> [SOLICITUD]: Sustituye "pentagon" por "octagon" en los registros, desde el principio hasta la línea que contiene "black star: moved", ambas incluidas, y reproduce esas líneas sin ningún otro cambio.
══ MATERIAL DE LA TAREA
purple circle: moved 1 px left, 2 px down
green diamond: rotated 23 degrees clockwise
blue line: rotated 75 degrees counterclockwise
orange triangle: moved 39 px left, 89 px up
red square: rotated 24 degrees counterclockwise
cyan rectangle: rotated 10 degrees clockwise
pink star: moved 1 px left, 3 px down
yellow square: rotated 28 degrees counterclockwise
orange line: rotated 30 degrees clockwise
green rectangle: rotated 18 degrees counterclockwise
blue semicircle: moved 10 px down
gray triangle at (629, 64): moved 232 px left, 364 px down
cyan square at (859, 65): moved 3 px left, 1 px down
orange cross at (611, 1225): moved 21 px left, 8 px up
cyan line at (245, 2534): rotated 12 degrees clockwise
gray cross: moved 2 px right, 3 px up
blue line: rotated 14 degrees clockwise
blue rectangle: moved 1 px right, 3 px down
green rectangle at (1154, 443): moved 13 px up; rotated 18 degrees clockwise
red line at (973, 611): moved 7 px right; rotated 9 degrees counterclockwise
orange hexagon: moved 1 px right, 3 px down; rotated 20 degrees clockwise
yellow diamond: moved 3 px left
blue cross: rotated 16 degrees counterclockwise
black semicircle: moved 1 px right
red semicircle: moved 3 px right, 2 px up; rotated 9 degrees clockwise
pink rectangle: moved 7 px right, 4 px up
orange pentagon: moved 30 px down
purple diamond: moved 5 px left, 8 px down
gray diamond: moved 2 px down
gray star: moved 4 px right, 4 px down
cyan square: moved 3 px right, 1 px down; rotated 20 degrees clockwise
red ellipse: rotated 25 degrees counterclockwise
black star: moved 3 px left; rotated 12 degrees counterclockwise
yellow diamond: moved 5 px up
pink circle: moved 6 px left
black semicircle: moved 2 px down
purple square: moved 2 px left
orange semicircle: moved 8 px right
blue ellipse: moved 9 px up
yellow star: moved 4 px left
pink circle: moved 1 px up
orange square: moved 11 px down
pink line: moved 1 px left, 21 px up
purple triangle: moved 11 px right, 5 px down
════
> [SOLUCIÓN DESARROLLADA]:
purple circle: moved 1 px left, 2 px down
green diamond: rotated 23 degrees clockwise
blue line: rotated 75 degrees counterclockwise
orange triangle: moved 39 px left, 89 px up
red square: rotated 24 degrees counterclockwise
cyan rectangle: rotated 10 degrees clockwise
pink star: moved 1 px left, 3 px down
yellow square: rotated 28 degrees counterclockwise
orange line: rotated 30 degrees clockwise
green rectangle: rotated 18 degrees counterclockwise
blue semicircle: moved 10 px down
gray triangle at (629, 64): moved 232 px left, 364 px down
cyan square at (859, 65): moved 3 px left, 1 px down
orange cross at (611, 1225): moved 21 px left, 8 px up
cyan line at (245, 2534): rotated 12 degrees clockwise
gray cross: moved 2 px right, 3 px up
blue line: rotated 14 degrees clockwise
blue rectangle: moved 1 px right, 3 px down
green rectangle at (1154, 443): moved 13 px up; rotated 18 degrees clockwise
red line at (973, 611): moved 7 px right; rotated 9 degrees counterclockwise
orange hexagon: moved 1 px right, 3 px down; rotated 20 degrees clockwise
yellow diamond: moved 3 px left
blue cross: rotated 16 degrees counterclockwise
black semicircle: moved 1 px right
red semicircle: moved 3 px right, 2 px up; rotated 9 degrees clockwise
pink rectangle: moved 7 px right, 4 px up
orange octagon: moved 30 px down
purple diamond: moved 5 px left, 8 px down
gray diamond: moved 2 px down
gray star: moved 4 px right, 4 px down
cyan square: moved 3 px right, 1 px down; rotated 20 degrees clockwise
red ellipse: rotated 25 degrees counterclockwise
black star: moved 3 px left; rotated 12 degrees counterclockwise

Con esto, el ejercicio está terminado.